◆ **Activity**:
Answer with one number only: the count of lines below that hold the word "dumbbell".

◆ **Source data**:
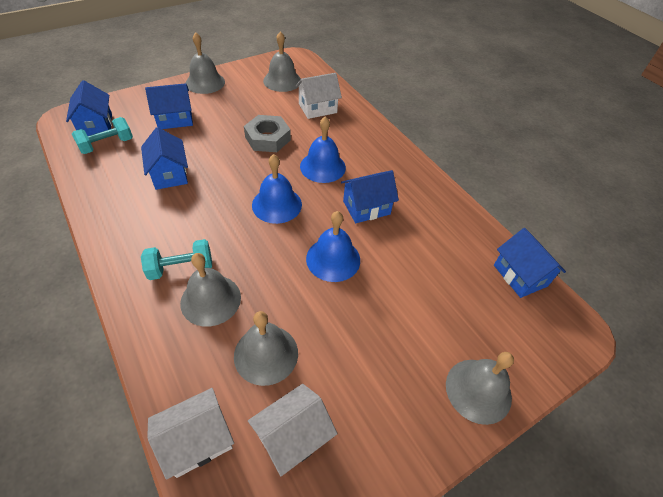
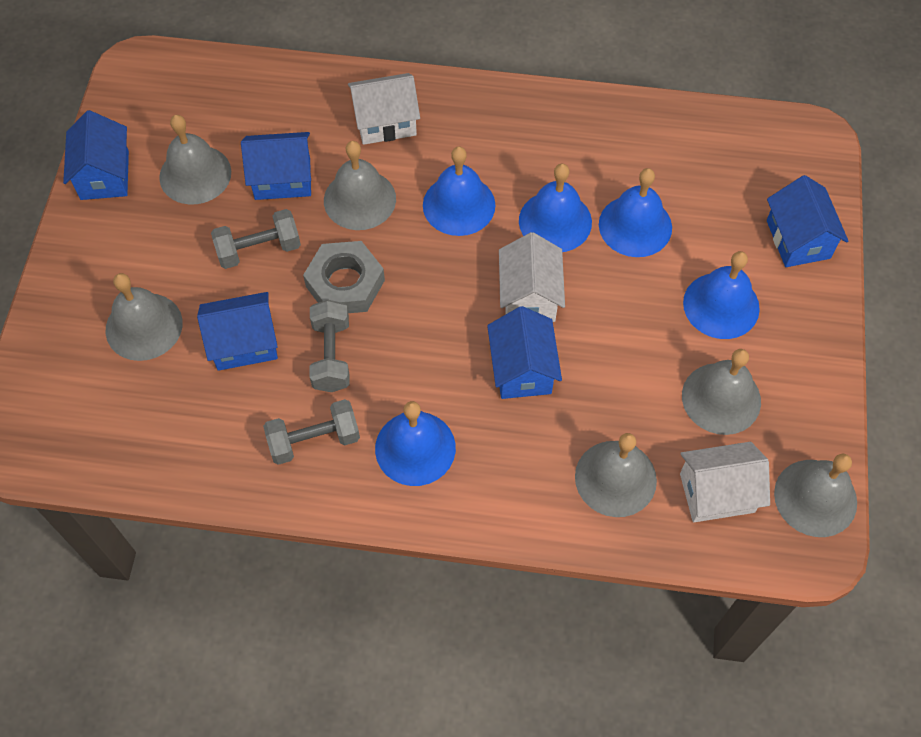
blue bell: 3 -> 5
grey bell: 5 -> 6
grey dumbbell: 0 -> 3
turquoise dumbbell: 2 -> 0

◆ **Exercise solution**:
2